__Exercise requirements__
Output range, inclusive: from the line containing "camera: 20 degrees right, 5 degrees up" to the line containing "(835, 261) = (603, 413): purple". Restate those lines from the data below word for word and only those.

__Material to process__
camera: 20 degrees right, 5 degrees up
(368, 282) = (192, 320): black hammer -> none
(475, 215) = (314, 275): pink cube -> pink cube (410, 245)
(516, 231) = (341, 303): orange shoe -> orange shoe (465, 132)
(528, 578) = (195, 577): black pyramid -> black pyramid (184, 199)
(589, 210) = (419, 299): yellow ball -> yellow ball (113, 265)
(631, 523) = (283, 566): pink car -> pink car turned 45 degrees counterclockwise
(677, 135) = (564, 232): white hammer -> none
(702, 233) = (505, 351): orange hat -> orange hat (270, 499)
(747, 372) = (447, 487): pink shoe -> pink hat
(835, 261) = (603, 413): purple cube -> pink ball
* * *
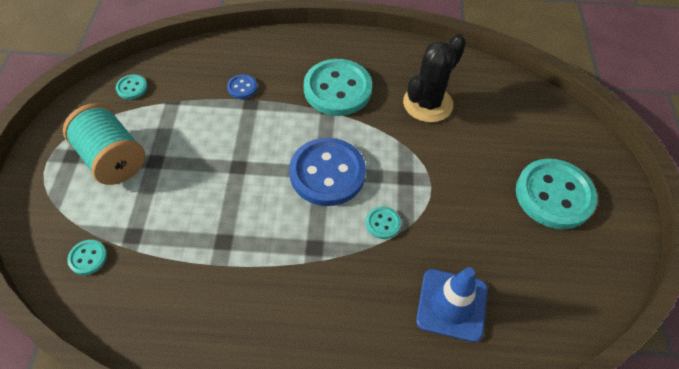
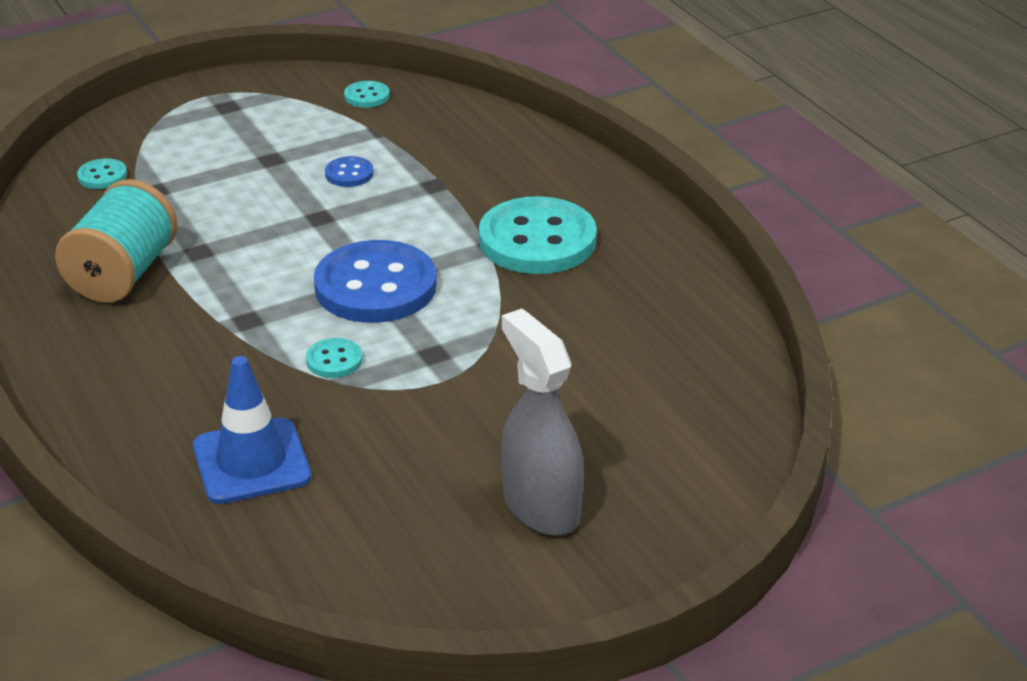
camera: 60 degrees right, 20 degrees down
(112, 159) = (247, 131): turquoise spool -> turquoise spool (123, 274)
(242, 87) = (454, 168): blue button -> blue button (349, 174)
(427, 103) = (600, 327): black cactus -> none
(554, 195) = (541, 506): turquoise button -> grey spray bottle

__Answer box__
camera: 20 degrees right, 5 degrees up
(368, 282) = (192, 320): black hammer -> none
(475, 215) = (314, 275): pink cube -> pink cube (410, 245)
(516, 231) = (341, 303): orange shoe -> orange shoe (465, 132)
(528, 578) = (195, 577): black pyramid -> black pyramid (184, 199)
(589, 210) = (419, 299): yellow ball -> yellow ball (113, 265)
(631, 523) = (283, 566): pink car -> pink car turned 45 degrees counterclockwise
(677, 135) = (564, 232): white hammer -> none
(702, 233) = (505, 351): orange hat -> orange hat (270, 499)
(747, 372) = (447, 487): pink shoe -> pink hat
(835, 261) = (603, 413): purple cube -> pink ball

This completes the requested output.